* INPUT FOR THIS TASK:
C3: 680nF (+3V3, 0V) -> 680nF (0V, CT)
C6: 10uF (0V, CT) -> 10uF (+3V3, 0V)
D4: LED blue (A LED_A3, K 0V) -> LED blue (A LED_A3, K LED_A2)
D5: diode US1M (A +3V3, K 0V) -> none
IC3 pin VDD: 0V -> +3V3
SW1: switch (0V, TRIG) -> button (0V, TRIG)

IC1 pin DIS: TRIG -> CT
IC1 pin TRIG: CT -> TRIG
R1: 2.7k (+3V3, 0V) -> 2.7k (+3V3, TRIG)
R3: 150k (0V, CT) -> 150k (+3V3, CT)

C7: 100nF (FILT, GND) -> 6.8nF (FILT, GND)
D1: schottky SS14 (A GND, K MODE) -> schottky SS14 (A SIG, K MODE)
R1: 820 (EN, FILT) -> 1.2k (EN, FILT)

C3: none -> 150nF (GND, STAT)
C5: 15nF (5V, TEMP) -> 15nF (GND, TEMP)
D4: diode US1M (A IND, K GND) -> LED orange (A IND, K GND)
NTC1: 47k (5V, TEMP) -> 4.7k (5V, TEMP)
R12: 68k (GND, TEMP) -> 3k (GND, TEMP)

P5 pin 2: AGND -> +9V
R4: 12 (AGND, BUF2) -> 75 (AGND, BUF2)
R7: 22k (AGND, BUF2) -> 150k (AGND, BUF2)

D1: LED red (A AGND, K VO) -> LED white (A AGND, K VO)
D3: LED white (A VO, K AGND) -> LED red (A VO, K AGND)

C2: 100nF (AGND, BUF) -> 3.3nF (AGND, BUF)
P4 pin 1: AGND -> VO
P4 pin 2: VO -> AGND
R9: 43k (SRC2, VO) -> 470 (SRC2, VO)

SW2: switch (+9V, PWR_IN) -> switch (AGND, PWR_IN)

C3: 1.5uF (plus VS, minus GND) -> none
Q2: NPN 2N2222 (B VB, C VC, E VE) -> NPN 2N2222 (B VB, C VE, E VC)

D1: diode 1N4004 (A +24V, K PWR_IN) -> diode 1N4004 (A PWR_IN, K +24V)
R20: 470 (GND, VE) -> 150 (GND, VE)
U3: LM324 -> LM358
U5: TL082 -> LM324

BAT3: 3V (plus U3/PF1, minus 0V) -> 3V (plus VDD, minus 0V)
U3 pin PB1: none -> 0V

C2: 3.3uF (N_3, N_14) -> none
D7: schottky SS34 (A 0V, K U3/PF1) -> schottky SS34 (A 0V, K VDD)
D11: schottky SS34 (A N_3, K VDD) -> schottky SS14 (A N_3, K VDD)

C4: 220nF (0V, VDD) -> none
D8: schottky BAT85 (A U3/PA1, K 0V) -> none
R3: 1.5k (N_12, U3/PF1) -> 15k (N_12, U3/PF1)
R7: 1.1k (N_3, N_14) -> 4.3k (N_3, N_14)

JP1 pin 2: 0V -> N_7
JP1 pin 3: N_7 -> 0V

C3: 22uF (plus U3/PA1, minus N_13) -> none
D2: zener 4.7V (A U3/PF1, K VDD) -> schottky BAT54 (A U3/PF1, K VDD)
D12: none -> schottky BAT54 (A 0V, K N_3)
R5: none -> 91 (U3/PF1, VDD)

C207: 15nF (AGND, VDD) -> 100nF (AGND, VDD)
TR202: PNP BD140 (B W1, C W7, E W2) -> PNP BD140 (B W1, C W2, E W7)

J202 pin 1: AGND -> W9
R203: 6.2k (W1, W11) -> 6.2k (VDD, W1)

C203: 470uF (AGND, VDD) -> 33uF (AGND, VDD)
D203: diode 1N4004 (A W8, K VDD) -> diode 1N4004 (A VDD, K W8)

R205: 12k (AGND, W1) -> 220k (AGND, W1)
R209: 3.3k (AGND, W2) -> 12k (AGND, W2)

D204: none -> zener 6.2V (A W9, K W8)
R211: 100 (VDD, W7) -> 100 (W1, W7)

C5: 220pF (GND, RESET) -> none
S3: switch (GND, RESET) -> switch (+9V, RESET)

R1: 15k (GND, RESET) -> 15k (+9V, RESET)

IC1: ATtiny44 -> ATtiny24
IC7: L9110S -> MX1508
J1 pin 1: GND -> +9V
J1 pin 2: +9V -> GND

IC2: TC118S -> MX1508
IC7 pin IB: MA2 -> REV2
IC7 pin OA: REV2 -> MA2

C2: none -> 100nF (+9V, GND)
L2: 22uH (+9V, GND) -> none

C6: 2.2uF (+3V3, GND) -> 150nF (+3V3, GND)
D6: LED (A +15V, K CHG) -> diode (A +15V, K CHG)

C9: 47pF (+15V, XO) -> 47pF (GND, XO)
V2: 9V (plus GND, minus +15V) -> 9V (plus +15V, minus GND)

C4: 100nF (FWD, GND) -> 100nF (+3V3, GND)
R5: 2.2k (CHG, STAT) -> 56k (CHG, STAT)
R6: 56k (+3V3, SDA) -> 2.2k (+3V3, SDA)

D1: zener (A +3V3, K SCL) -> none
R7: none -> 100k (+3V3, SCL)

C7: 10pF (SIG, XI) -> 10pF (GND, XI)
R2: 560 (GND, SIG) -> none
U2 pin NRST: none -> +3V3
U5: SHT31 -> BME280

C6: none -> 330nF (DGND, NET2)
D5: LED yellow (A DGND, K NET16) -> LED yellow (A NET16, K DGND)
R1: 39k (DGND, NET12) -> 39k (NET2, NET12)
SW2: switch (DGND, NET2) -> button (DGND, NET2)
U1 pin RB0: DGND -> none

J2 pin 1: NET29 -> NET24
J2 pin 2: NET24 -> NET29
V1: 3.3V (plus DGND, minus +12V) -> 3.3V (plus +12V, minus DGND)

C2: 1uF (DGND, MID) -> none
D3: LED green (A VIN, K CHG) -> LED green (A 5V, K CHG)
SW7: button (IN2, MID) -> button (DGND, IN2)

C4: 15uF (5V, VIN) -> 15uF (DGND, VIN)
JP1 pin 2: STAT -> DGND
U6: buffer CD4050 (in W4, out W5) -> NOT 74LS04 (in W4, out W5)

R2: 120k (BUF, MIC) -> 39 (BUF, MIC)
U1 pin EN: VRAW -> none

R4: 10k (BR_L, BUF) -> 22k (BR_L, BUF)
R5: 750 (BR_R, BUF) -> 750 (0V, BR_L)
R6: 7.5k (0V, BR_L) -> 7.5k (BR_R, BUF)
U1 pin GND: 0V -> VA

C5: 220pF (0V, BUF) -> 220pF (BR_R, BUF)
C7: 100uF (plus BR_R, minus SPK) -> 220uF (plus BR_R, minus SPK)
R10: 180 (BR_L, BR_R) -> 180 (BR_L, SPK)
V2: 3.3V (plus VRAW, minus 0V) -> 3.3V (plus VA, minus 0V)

* TASK PROMPT:
In the listing above, find the line with "D4: diode US1M" and the line with "C2: 100nF (AGND, BUF) -> 3.3nF (AGND, BUF)"; output exactly those lines and all lines between them.

* WRITTEN REPLY:
D4: diode US1M (A IND, K GND) -> LED orange (A IND, K GND)
NTC1: 47k (5V, TEMP) -> 4.7k (5V, TEMP)
R12: 68k (GND, TEMP) -> 3k (GND, TEMP)

P5 pin 2: AGND -> +9V
R4: 12 (AGND, BUF2) -> 75 (AGND, BUF2)
R7: 22k (AGND, BUF2) -> 150k (AGND, BUF2)

D1: LED red (A AGND, K VO) -> LED white (A AGND, K VO)
D3: LED white (A VO, K AGND) -> LED red (A VO, K AGND)

C2: 100nF (AGND, BUF) -> 3.3nF (AGND, BUF)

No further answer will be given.